> [Provided records]
━━━

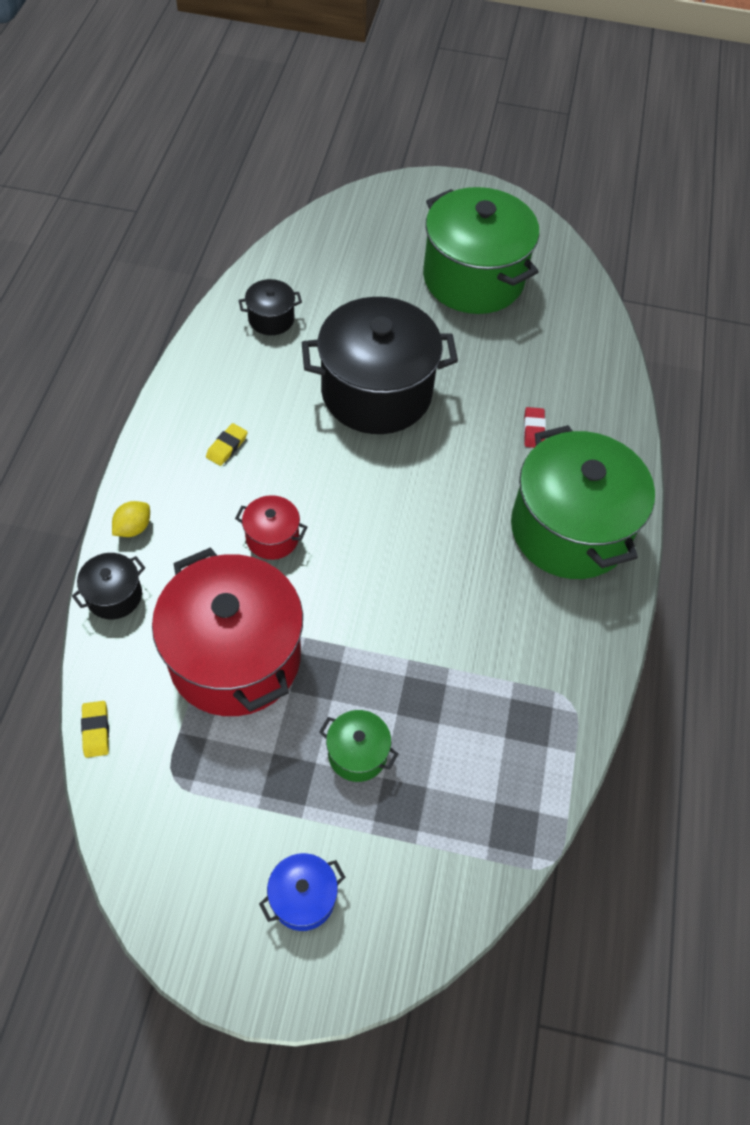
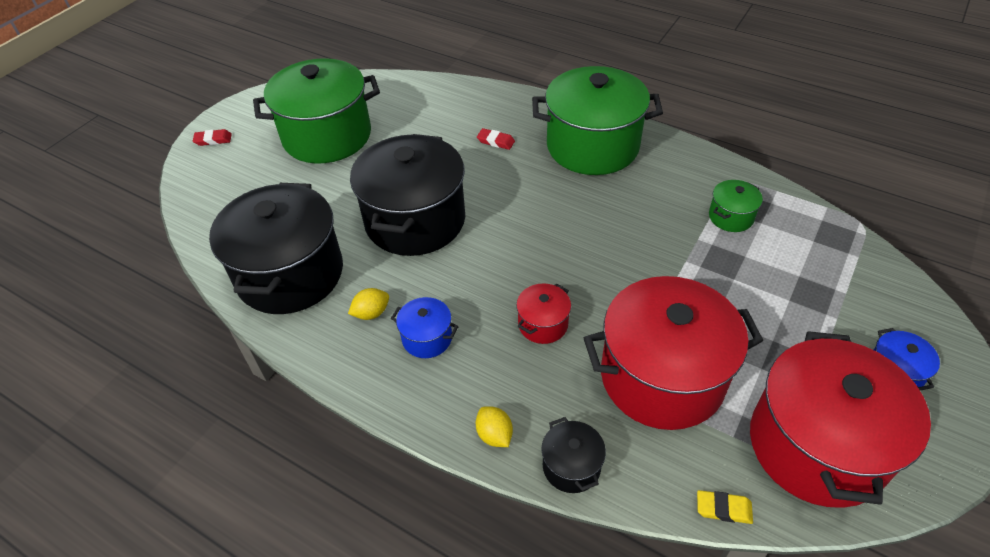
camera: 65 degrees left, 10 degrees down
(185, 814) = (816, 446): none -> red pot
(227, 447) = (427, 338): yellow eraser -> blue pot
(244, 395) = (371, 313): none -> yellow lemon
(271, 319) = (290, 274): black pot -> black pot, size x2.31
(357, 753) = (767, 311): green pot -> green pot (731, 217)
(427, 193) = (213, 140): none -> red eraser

━━━

> [Task] Repeat the material exactly as it reads, without any of its pictures.

> [Result of this task]
camera: 65 degrees left, 10 degrees down
(185, 814) = (816, 446): none -> red pot
(227, 447) = (427, 338): yellow eraser -> blue pot
(244, 395) = (371, 313): none -> yellow lemon
(271, 319) = (290, 274): black pot -> black pot, size x2.31
(357, 753) = (767, 311): green pot -> green pot (731, 217)
(427, 193) = (213, 140): none -> red eraser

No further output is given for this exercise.